Look through the lines below; wherever the word "none" appears, copy that line.

(RAW DATA)

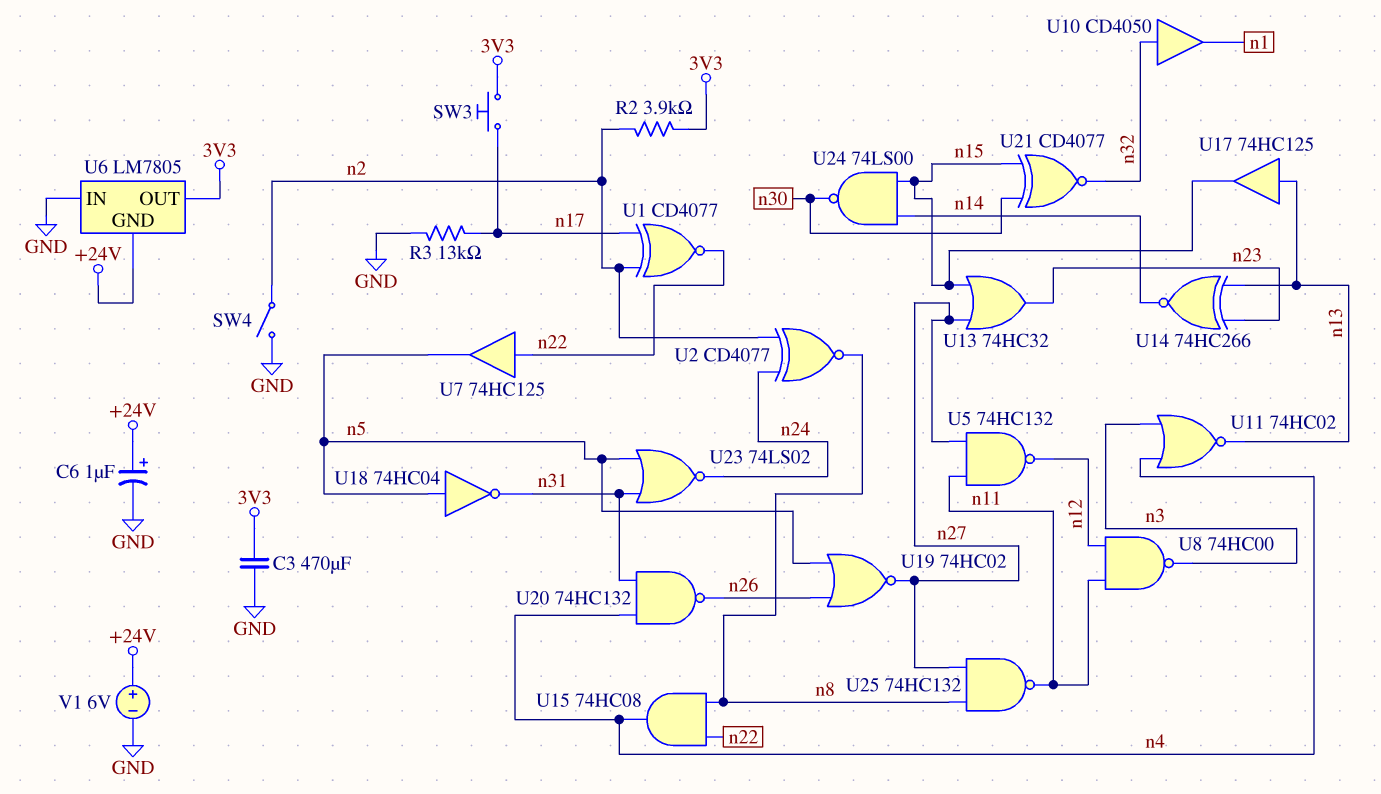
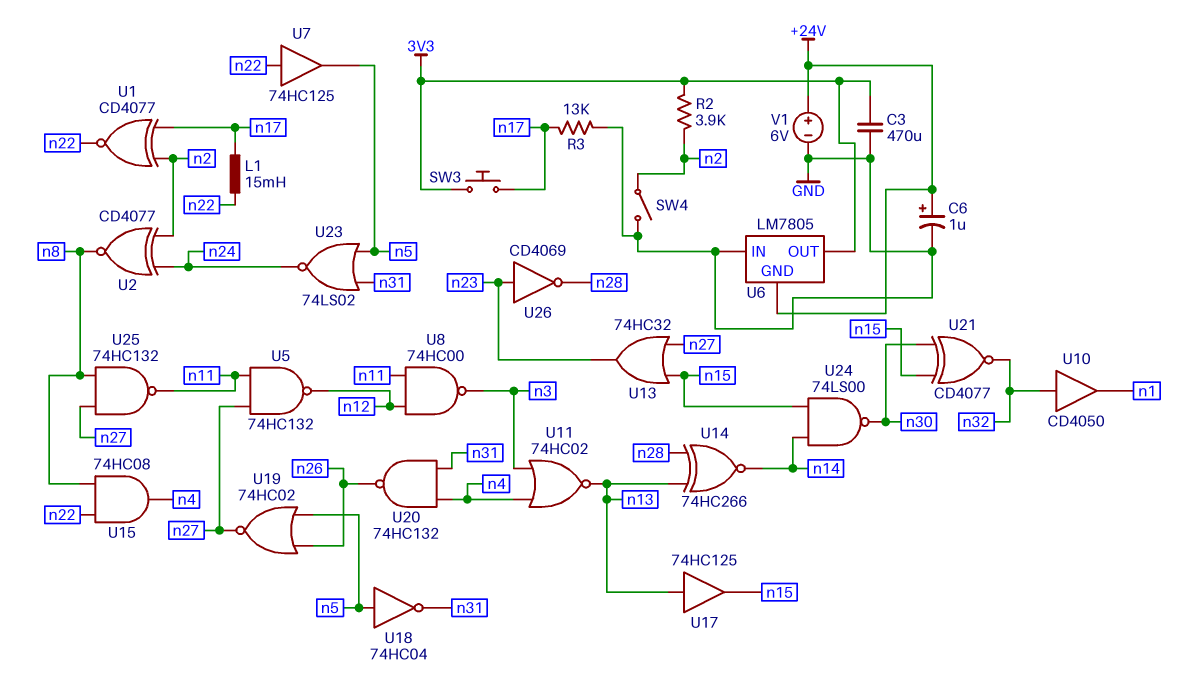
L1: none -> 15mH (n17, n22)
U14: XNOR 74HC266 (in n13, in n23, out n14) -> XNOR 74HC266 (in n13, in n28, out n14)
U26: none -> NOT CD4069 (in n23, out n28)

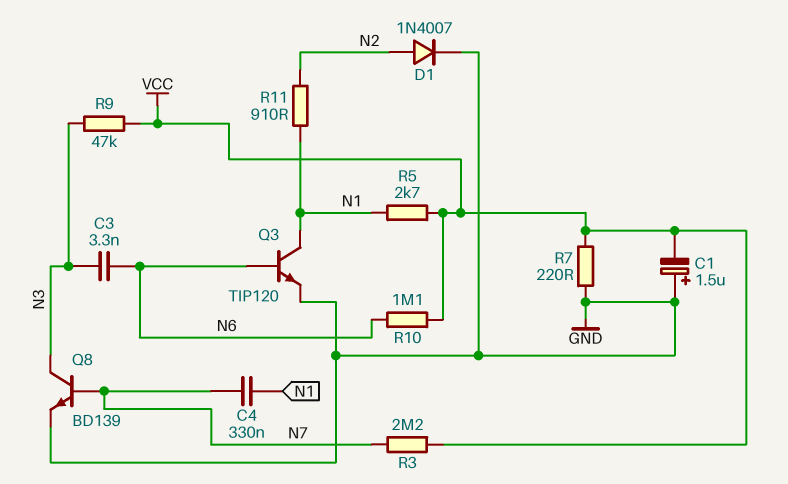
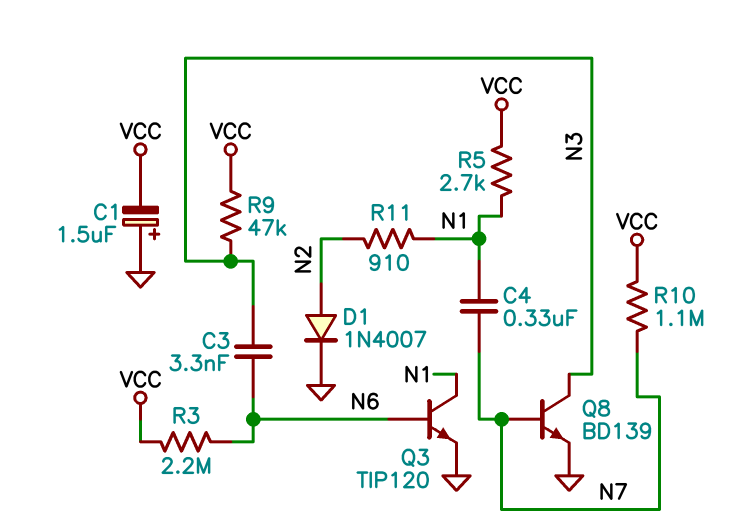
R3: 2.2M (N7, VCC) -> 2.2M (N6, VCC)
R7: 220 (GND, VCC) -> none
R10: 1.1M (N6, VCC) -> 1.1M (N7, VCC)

(End RAW DATA)

◆ TASK ANSWER ◆
L1: none -> 15mH (n17, n22)
U26: none -> NOT CD4069 (in n23, out n28)
R7: 220 (GND, VCC) -> none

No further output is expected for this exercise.